## Data for this exercise
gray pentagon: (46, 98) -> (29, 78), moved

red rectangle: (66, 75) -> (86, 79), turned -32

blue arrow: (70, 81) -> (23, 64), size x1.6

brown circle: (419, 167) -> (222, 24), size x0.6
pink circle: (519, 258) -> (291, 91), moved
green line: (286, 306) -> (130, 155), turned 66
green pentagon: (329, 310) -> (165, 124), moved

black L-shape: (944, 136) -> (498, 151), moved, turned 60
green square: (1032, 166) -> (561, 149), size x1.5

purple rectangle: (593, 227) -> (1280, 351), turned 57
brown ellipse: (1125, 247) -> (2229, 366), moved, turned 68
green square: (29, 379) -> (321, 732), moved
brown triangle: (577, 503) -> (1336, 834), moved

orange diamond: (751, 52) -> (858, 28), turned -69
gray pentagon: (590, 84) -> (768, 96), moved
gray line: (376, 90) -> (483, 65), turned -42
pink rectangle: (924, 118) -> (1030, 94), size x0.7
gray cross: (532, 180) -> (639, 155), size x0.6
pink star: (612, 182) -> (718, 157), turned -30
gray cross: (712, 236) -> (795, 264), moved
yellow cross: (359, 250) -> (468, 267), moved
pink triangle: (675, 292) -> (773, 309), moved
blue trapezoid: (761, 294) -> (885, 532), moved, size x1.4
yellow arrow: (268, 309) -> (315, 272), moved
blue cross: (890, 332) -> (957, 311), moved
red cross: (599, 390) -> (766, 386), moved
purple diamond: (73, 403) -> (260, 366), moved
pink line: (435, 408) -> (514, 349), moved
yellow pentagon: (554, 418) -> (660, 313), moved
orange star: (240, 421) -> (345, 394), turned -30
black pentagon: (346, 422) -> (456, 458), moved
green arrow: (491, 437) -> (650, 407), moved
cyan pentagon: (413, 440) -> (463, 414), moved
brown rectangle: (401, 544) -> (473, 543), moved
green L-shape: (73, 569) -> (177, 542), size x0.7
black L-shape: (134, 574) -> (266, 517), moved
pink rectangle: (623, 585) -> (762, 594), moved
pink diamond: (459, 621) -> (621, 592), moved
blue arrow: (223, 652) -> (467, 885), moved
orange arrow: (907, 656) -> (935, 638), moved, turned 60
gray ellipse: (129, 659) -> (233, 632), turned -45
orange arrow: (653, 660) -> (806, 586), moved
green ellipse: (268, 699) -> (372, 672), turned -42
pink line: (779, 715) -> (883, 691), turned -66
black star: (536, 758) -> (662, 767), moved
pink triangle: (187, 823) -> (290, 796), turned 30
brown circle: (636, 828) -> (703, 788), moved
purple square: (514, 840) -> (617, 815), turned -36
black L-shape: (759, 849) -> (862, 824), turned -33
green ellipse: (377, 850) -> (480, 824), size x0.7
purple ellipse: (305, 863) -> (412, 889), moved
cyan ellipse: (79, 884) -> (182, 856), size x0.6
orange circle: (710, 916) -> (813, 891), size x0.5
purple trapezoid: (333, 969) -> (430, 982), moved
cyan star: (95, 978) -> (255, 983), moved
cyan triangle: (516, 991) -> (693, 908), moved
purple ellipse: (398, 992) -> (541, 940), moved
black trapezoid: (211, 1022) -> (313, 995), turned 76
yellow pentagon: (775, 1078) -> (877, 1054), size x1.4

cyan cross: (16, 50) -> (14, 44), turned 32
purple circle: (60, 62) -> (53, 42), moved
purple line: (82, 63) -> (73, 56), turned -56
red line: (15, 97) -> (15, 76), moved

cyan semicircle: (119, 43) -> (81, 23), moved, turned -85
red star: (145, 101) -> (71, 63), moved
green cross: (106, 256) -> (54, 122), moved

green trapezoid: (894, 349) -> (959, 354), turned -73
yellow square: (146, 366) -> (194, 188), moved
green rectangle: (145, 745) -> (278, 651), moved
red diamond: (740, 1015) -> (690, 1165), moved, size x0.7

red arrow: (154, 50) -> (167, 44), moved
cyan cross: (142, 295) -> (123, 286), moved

## Directions
Give the number of lines in the entries above that contain the word "triangle", with no accompanying text.

## Written solution
4